* What to produce:
Return every line below that contains the string "kern", copying each one in full.

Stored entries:
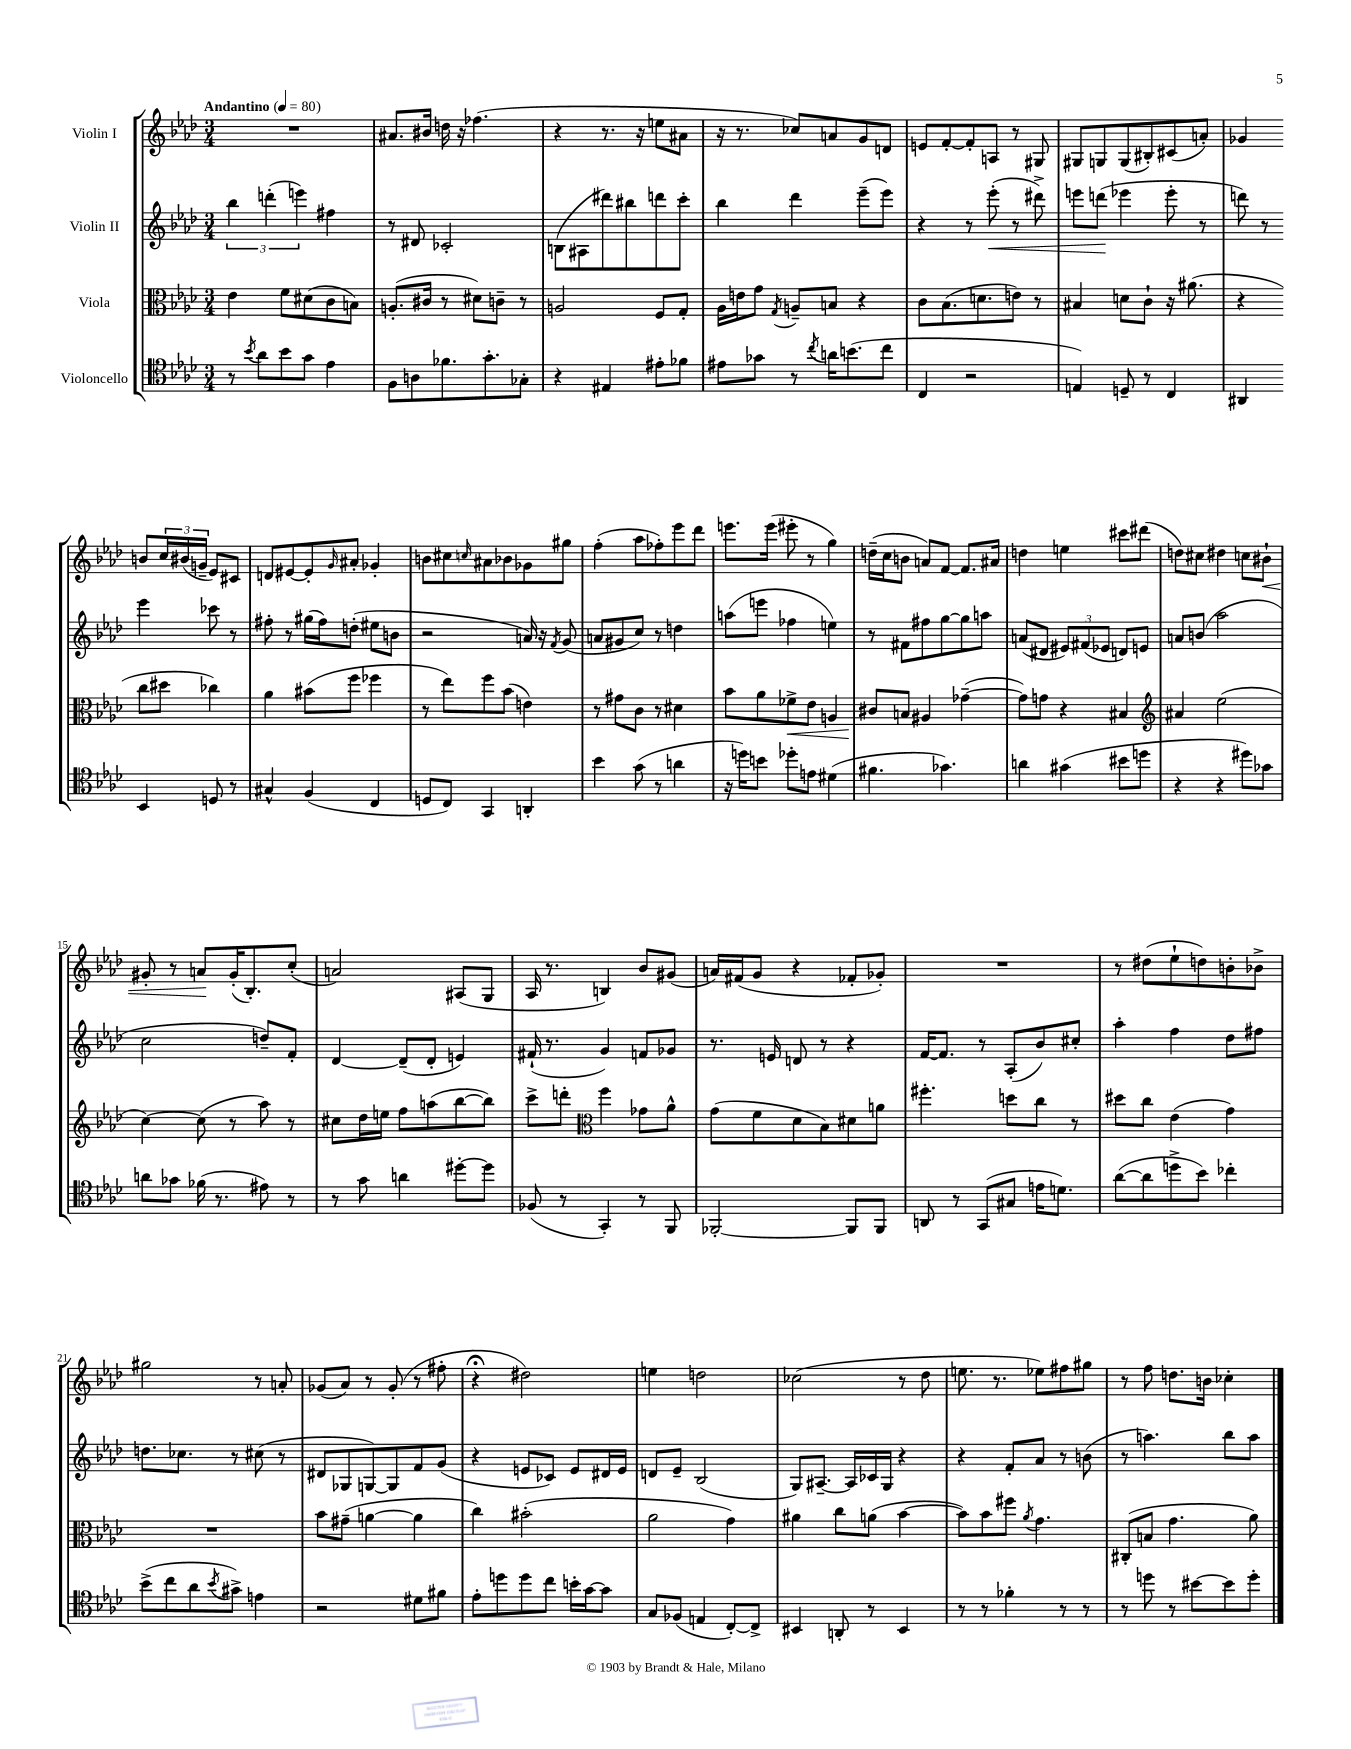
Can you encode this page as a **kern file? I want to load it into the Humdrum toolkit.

**kern	**kern	**dynam	**kern	**dynam	**kern	**dynam
*part4	*part3	*part3	*part2	*part2	*part1	*part1
*staff4	*staff3	*staff3	*staff2	*staff2	*staff1	*staff1
*I"Violoncello	*I"Viola	*	*I"Violin II	*	*I"Violin I	*
*clefC4	*clefC3	*	*clefG2	*	*clefG2	*
*k[b-e-a-d-]	*k[b-e-a-d-]	*	*k[b-e-a-d-]	*	*k[b-e-a-d-]	*
*M3/4	*M3/4	*	*M3/4	*	*M3/4	*
*MM80	*MM80	*	*MM80	*	*MM80	*
=1	=1	=1	=1	=1	=1	=1
!	!	!	!	!	!LO:TX:a:B:t=Andantino	!
8r	4e-\	.	6bb-\	.	2.r	.
8qb-/	.	.	.	.	.	.
8a-\L	.	.	.	.	.	.
.	.	.	(6dddn'\	.	.	.
8b-\	8f\L	.	.	.	.	.
.	.	.	6eeen\)	.	.	.
8g\J	(8d#X\	.	.	.	.	.
4e-\	8c\	.	4ff#X\	.	.	.
.	8Bn\J)	.	.	.	.	.
=2	=2	=2	=2	=2	=2	=2
8F\L	(8.An'/L	.	8r	.	8.a#X/L	.
8An\	.	.	8d#X/	.	.	.
.	16c#X/Jk	.	.	.	16b#X/Jk	.
8.f-X\	8r	.	2c-X'/	.	16ddn\	.
.	.	.	.	.	16r	.
.	8d#X\L)	.	.	.	(4.ff-X\	.
8.g'\	.	.	.	.	.	.
.	8cn~\J	.	.	.	.	.
8G-X'\J	8r	.	.	.	.	.
=3	=3	=3	=3	=3	=3	=3
4r	2An/	.	(8Bn\L	.	4r	.
.	.	.	8A#X\	.	.	.
4E#X/	.	.	8ddd#X\)	.	8.r	.
.	.	.	8bb#X\	.	.	.
.	.	.	.	.	16r	.
8e#X'\L	8F/L	.	8dddn\	.	8een\L	.
8f-X\J	8G'/J	.	8ccc'\J	.	8a#X\J	.
=4	=4	=4	=4	=4	=4	=4
8e#X\L	16A-\LL	.	4bb-\	.	16r	.
.	16en\J	.	.	.	8.r	.
8g-X\J	8g\J	.	.	.	.	.
.	8qG/	.	.	.	.	.
8r	8An~/L	.	4ddd-\	.	8cc-X/L)	.
8qcc/	.	.	.	.	.	.
16an\KL	8Bn/J	.	.	.	8an/	.
(8.bn\	.	.	.	.	.	.
.	4r	.	(8eee-~\L	.	8g/	.
8cc\J	.	.	8eee-\J)	.	8dn/J	.
=5	=5	=5	=5	=5	=5	=5
4C/	8c\L	.	4r	.	8en/L	.
.	(8.B-\	.	.	.	[8f'/	.
2r	.	.	8r	.	8f'/]	.
.	8.dn\	.	.	.	.	.
!	!	!	!	!LO:HP:b	!	!
.	.	.	(8eee-'\	<	8An/J	.
.	8en\J)	.	8r	.	8r	.
.	8r	.	8ddd#X^\)	.	8G#X/	.
=6	=6	=6	=6	=6	=6	=6
4En/)	4B#X/	.	8eeen\L	.	8G#X/L	.
.	.	.	(8dddn\J	.	8Gn/	.
8Dn~/	8dn\L	.	4eee-X\	[	(8G/	.
8r	8c`\J	.	.	.	8B#X'/)	.
4C/	16r	.	8eee-'\	.	(8c#X/	.
.	(8.a#X\	.	.	.	.	.
.	.	.	8r	.	8an'/J)	.
=7	=7	=7	=7	=7	=7	=7
4AA#X/	4r	.	8dddn\)	.	4g-X/	.
.	.	.	8r	.	.	.
4BB-/	8cc\L	.	4eee-\	.	8bn/L	.
.	8dd#X\J	.	.	.	24cc/L	.
.	.	.	.	.	(24b#X/	.
.	.	.	.	.	24gn~/JJ	.
8Dn/	4cc-X\)	.	8ccc-X\	.	8e-/L)	.
8r	.	.	8r	.	8c#X/J	.
!!LO:LB:g=z
=8	=8	=8	=8	=8	=8	=8
4G#X^^/	4a-\	.	8ff#X'\	.	8dn/L	.
.	.	.	8r	.	[8e#X/	.
(4F/	(8b#X\L	.	(16gg#X\LL	.	8e#'/]	.
.	.	.	16ff#\J)	.	.	.
.	.	.	.	.	16qqg/	.
.	8ff\J	.	(8ddn'\J	.	8a#X'/J	.
4C/	4ff-X\	.	8ee#X\L	.	4g-X'/	.
.	.	.	8bn\J	.	.	.
=9	=9	=9	=9	=9	=9	=9
8Dn/L	8r	.	2r	.	8bn\L	.
8C/J)	8ee-\L)	.	.	.	8cc#X\	.
.	.	.	.	.	16qqccn/	.
4GG/	8ff\	.	.	.	8a#X\	.
.	(8b-\J	.	.	.	8b-X\	.
4AAn'/	4en\)	.	16an/)	.	8g-X\	.
.	.	.	16r	.	.	.
.	.	.	8qf/	.	.	.
.	.	.	(8g/	.	8gg#X\J	.
=10	=10	=10	=10	=10	=10	=10
4b-\	8r	.	8an/L	.	(4ff'\	.
.	8g#X\L	.	8g#X/	.	.	.
(8g\	8c\J	.	8cc/J)	.	8aa-\L	.
8r	8r	.	8r	.	8ff-X'\)	.
4an\	4d#X\	.	4ddn\	.	8eee-\	.
.	.	.	.	.	8ddd-\J	.
=11	=11	=11	=11	=11	=11	=11
16r	8b-\L	.	(8aan\L	.	8.eeen\L	.
16ddn\KL)	.	.	.	.	.	.
8bn\J	8a-\	.	8eeen\J	.	.	.
.	.	.	.	.	(16eee\Jk	.
!	!	!LO:HP:b	!	!	!	!
8dd-X'\L	8f-X^\	<	4ff-X\	.	8eee#X'\	.
8en\J	8e-\J	.	.	.	8r	.
(4d#X\	4An/	.	4een\)	.	4gg\)	.
=12	=12	=12	=12	=12	=12	=12
4.f#X\	8c#X/L	.	8r	.	(16ddn~\LL	.
.	.	.	.	.	16cc\J	.
.	8Bn/J	[	8f#X\L	.	8bn\J	.
.	4A#X/	.	8ff#X\	.	8an/L)	.
4.g-X\)	.	.	[8gg\	.	[8f/J	.
.	([4g-X~\	.	8gg\]	.	8.f/L]	.
.	.	.	8aan\J	.	.	.
.	.	.	.	.	16a#X/Jk	.
=13	=13	=13	=13	=13	=13	=13
4an\	8g-\L])	.	(8an/L	.	4ddn\	.
.	8gn\J	.	8d#X/J	.	.	.
(4g#X\	4r	.	12e#X/L)	.	4een\	.
.	.	.	(12f#X/	.	.	.
.	.	.	12e-X/J	.	.	.
8b#X\L	4B#X/	.	8dn/L)	.	8ccc#X\L	.
8ddn\J	.	.	8en/J	.	(8ddd#X\J	.
=14	=14	=14	=14	=14	=14	=14
*	*clefG2	*	*	*	*	*
4r	4a#X/	.	8an/L	.	8ddn\L)	.
.	.	.	(8bn/J	.	8cc#X\J	.
4r	(2ee-\	.	2aa-\	.	4dd#X\	.
8dd#X\L)	.	.	.	.	8ccn\L	.
!	!	!	!	!	!	!LO:HP:b
8g-X\J	.	.	.	.	8b#X`\J	<
!!LO:LB:g=z
=15	=15	=15	=15	=15	=15	=15
8an\L	[4cc\)	.	2cc\	.	8g#X'/	.
8g-X\J	.	.	.	.	8r	.
(16f-X\	(8cc\]	.	.	.	8an/L	.
8.r	.	.	.	.	.	.
.	8r	.	.	.	(16g#'/K	[
.	.	.	.	.	8.B-'/)	.
8e#X\)	8aa-\)	.	8ddn~/L)	.	.	.
8r	8r	.	8f'/J	.	(8cc'/J	.
=16	=16	=16	=16	=16	=16	=16
8r	8cc#X\L	.	[4d-/	.	2an/)	.
8g\	16dd-\L	.	.	.	.	.
.	16een\JJ	.	.	.	.	.
4an\	8ff\L	.	(8d-~/L]	.	.	.
.	(8aan\	.	8d-'/J	.	.	.
[8dd#X'\L	[8bb-\	.	4en/)	.	(8A#X/L	.
8dd#\J]	8bb-\J])	.	.	.	8G/J	.
=17	=17	=17	=17	=17	=17	=17
(8F-X/	8ccc^\L	.	(16f#X`/	.	16A-/	.
.	.	.	8.r	.	8.r	.
8r	8dddn'\J	.	.	.	.	.
*	*clefC3	*	*	*	*	*
4GG'/)	4ff\	.	4g/)	.	4Bn/)	.
8r	8g-X\L	.	8fn/L	.	8b-/L	.
8FF/	8a-^^\J	.	8g-X/J	.	(8g#X/J	.
=18	=18	=18	=18	=18	=18	=18
[2FF-X'/	(8g\L	.	8.r	.	16an/LL)	.
.	.	.	.	.	(16f#X/J	.
.	8f\	.	.	.	8g/J	.
.	.	.	16en/	.	.	.
.	8d-\	.	8dn/	.	4r	.
.	8B-\)	.	8r	.	.	.
8FF-/L]	8d#X\	.	4r	.	8f-X'/L	.
8FF-/J	8an\J	.	.	.	8g-X'/J)	.
=19	=19	=19	=19	=19	=19	=19
8AAn/	4.ff#X'\	.	[16f/KL	.	2.r	.
.	.	.	8.f/J]	.	.	.
8r	.	.	.	.	.	.
(8GG/L	.	.	8r	.	.	.
8G#X/J	8ddn\L	.	(8A-'/L	.	.	.
16en\KL	8cc\J	.	8b-/)	.	.	.
8.dn\J)	.	.	.	.	.	.
.	8r	.	8cc#X'/J	.	.	.
=20	=20	=20	=20	=20	=20	=20
([8a-\L	8dd#X\L	.	4aa-'\	.	8r	.
8a-\]	8cc\J	.	.	.	(8dd#X\L	.
8ddn^\	(4e-\	.	4ff\	.	8ee-`\	.
8b-\J)	.	.	.	.	8ddn\)	.
4cc-X'\	4g\)	.	8dd-\L	.	8bn'\	.
.	.	.	8ff#X\J	.	8b-X^\J	.
!!LO:LB:g=z
=21	=21	=21	=21	=21	=21	=21
(8b-^\L	2.r	.	8.ddn\L	.	2gg#X\	.
8cc\	.	.	.	.	.	.
.	.	.	8.cc-X\J	.	.	.
8a-\	.	.	.	.	.	.
8qb-/	.	.	.	.	.	.
8g#X^\J)	.	.	8r	.	.	.
4en\	.	.	(8cc#X\	.	8r	.
.	.	.	8r	.	8an'/	.
=22	=22	=22	=22	=22	=22	=22
2r	8b-\L	.	8d#X/L	.	(8g-X/L	.
.	(8g#X~\J	.	8G-X/	.	8a-/J)	.
.	[4an\	.	[8Gn/)	.	8r	.
.	.	.	8G/]	.	(8g-'/	.
8d#X\L	4a\]	.	8f/	.	8r	.
8f#X\J	.	.	(8g/J	.	8ff#X'\	.
=23	=23	=23	=23	=23	=23	=23
8e-'\L	4cc\)	.	4r	.	4r;<	.
8ddn\	.	.	.	.	.	.
8dd\	(2b#X'\	.	8en/L	.	2dd#X\)	.
8cc\J	.	.	8c-X/J)	.	.	.
16bn'\LL	.	.	8e/L	.	.	.
[16g\J	.	.	.	.	.	.
8g\J]	.	.	16d#X/L	.	.	.
.	.	.	16e/JJ	.	.	.
=24	=24	=24	=24	=24	=24	=24
8G/L	2a-\	.	8dn/L	.	4een\	.
(8F-X/J	.	.	8e-~/J	.	.	.
4En/	.	.	(2B-/	.	2ddn\	.
[8C'/L)	4g\)	.	.	.	.	.
8C^/J]	.	.	.	.	.	.
=25	=25	=25	=25	=25	=25	=25
4BB#X/	4a#X\	.	8G/L)	.	(2cc-X\	.
.	.	.	[8.A#X~/J	.	.	.
8AAn'/	8cc\L	.	.	.	.	.
.	.	.	16A#/LL]	.	.	.
8r	(8an\J	.	16c-X/	.	.	.
.	.	.	16G/JJ	.	.	.
4BB#/	[4b-\	.	4r	.	8r	.
.	.	.	.	.	8dd-\	.
=26	=26	=26	=26	=26	=26	=26
8r	8b-\L])	.	4r	.	8.een\	.
8r	8b-\	.	.	.	.	.
.	.	.	.	.	8.r	.
4f-X'\	8ff#X\J	.	8f'/L	.	.	.
.	8qa-/	.	.	.	.	.
.	4.g\	.	8a-/J	.	8ee-X\L)	.
8r	.	.	8r	.	8ff#X\	.
8r	.	.	(8bn\	.	8gg#X\J	.
=27	=27	=27	=27	=27	=27	=27
8r	(8C#X'/L	.	8r	.	8r	.
8ddn\	8Bn/J	.	4.aan\)	.	8ff\	.
8r	4.g\	.	.	.	8.ddn\L	.
[8b#X\L	.	.	.	.	.	.
.	.	.	.	.	16bn\Jk	.
8b#\]	.	.	8bb-\L	.	4cc-X'\	.
8dd'\J	8a-\)	.	8aa\J	.	.	.
==	==	==	==	==	==	==
*-	*-	*-	*-	*-	*-	*-
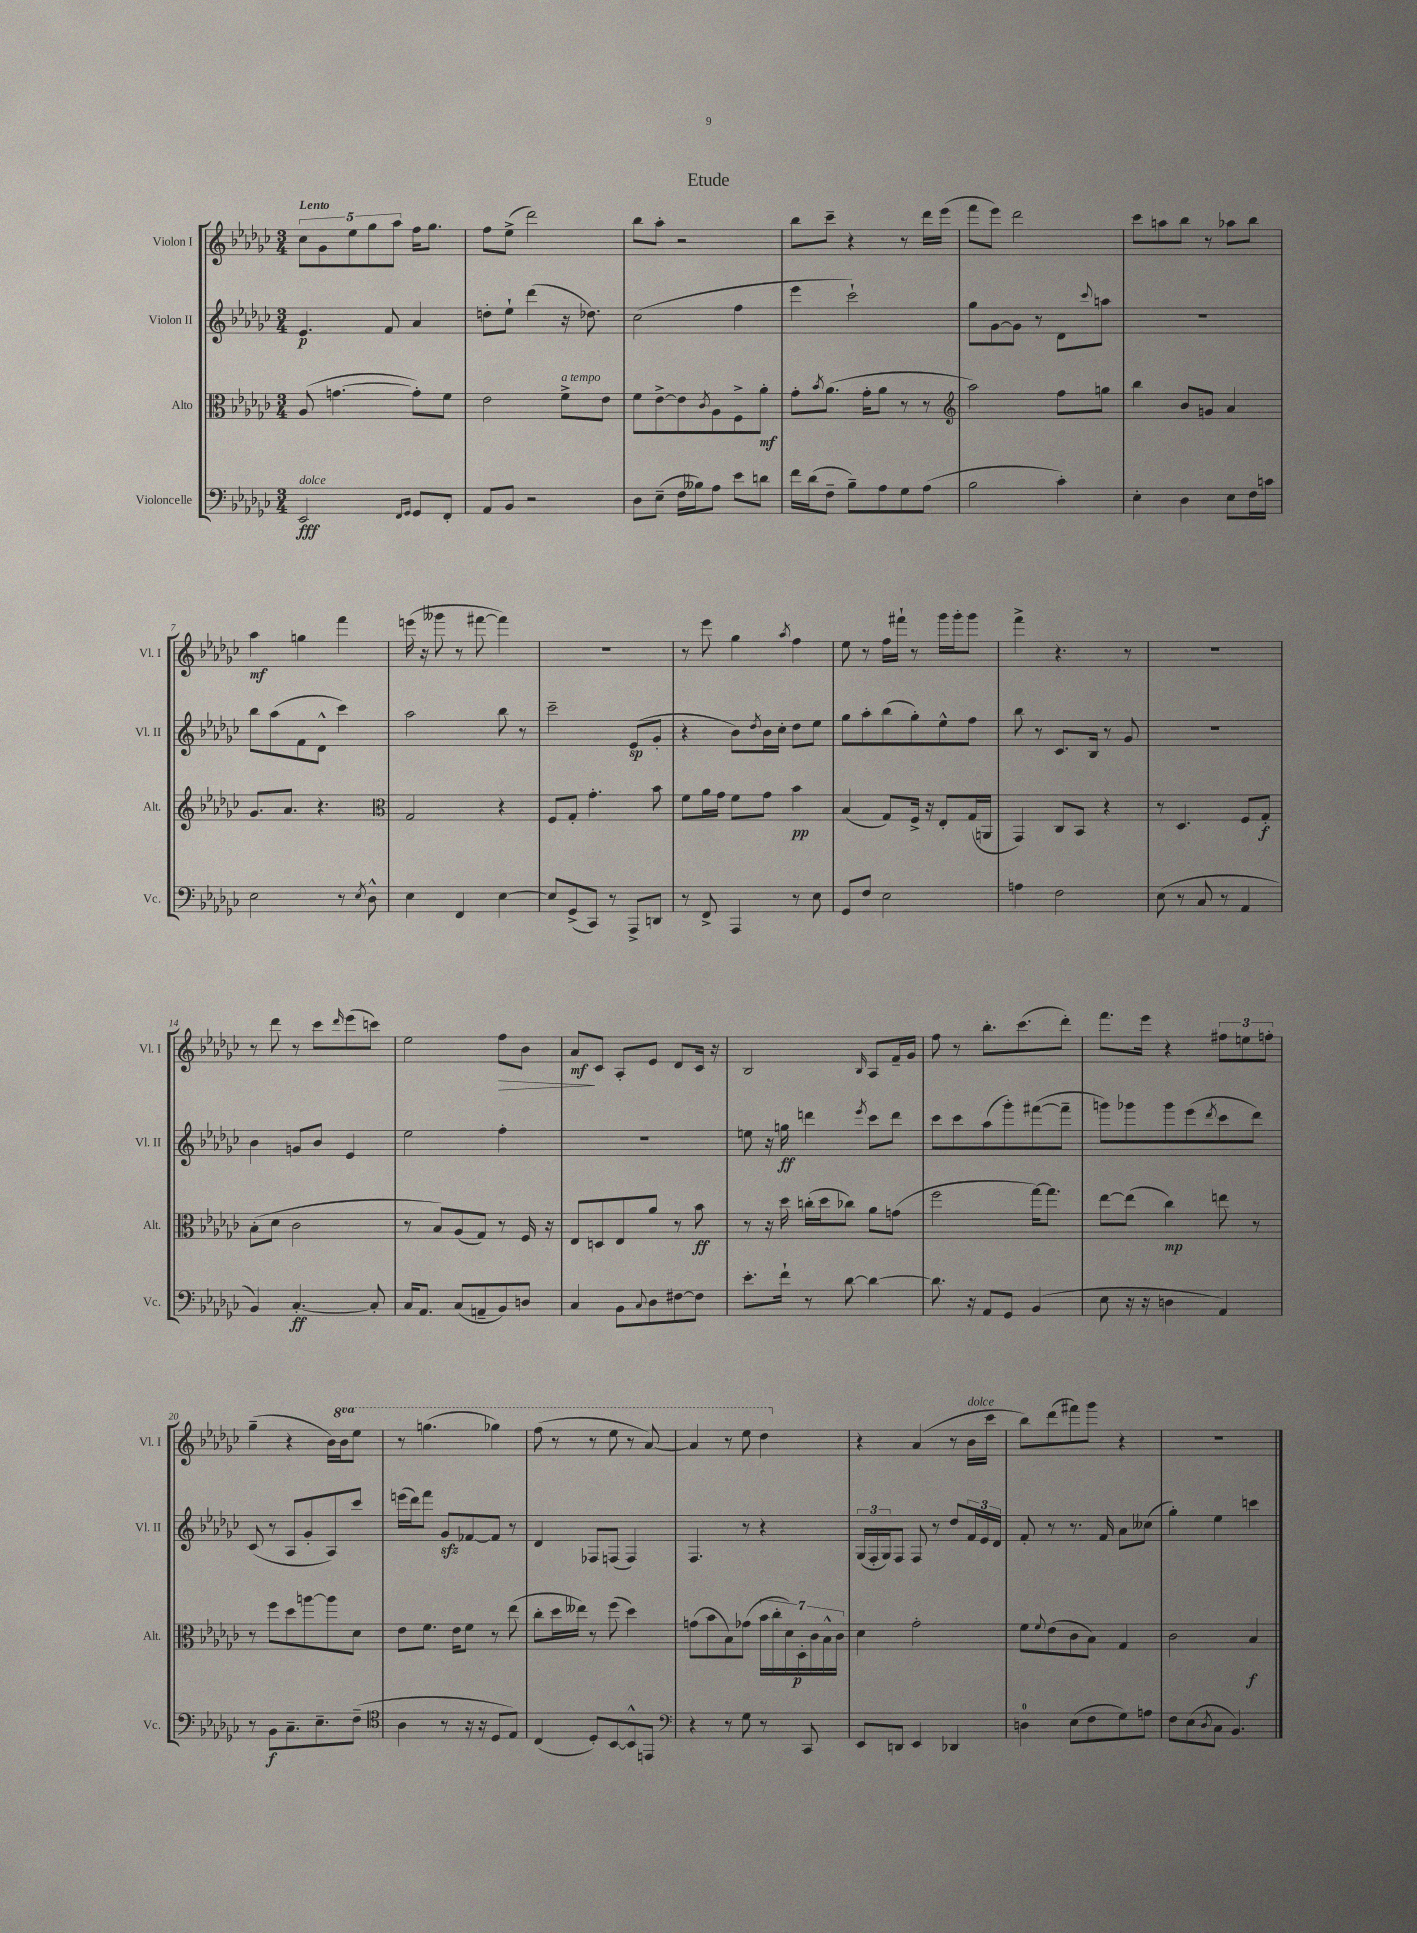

* Complete response:
Can you encode this page as a **kern file? I want to load it into the Humdrum toolkit.
**kern	**kern	**dynam	**kern	**dynam	**kern	**dynam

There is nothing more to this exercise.